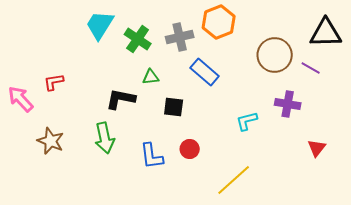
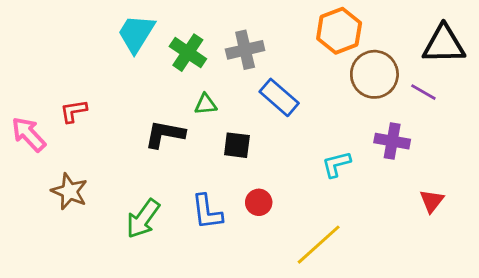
orange hexagon: (219, 22) -> (339, 31), moved
green arrow: (105, 138) -> (143, 219), moved, turned 48

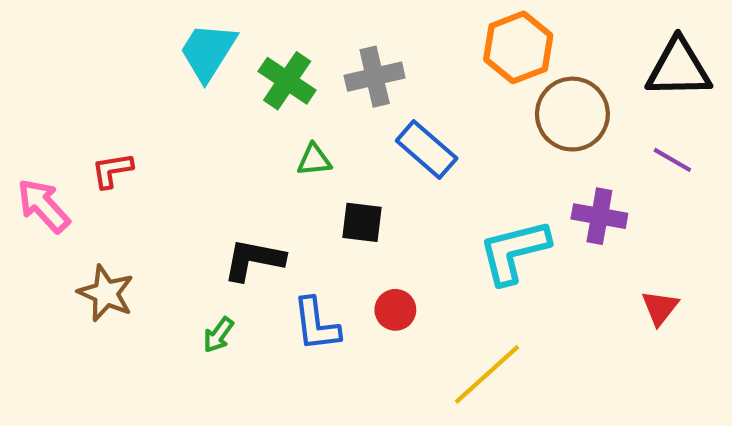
purple line: (423, 92) -> (672, 160), moved
black L-shape: (165, 134) -> (254, 260), moved
cyan L-shape: (336, 164) -> (514, 252), size x1.6
green arrow: (143, 219) -> (218, 335), size x0.6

*-*-*

-- WORK ORDER --
Print nothing but the lines from the one containing "purple line: (423, 92) -> (672, 160), moved" through the end of the listing above, exactly as written.

-- OUTPUT --
purple line: (423, 92) -> (672, 160), moved
black L-shape: (165, 134) -> (254, 260), moved
cyan L-shape: (336, 164) -> (514, 252), size x1.6
green arrow: (143, 219) -> (218, 335), size x0.6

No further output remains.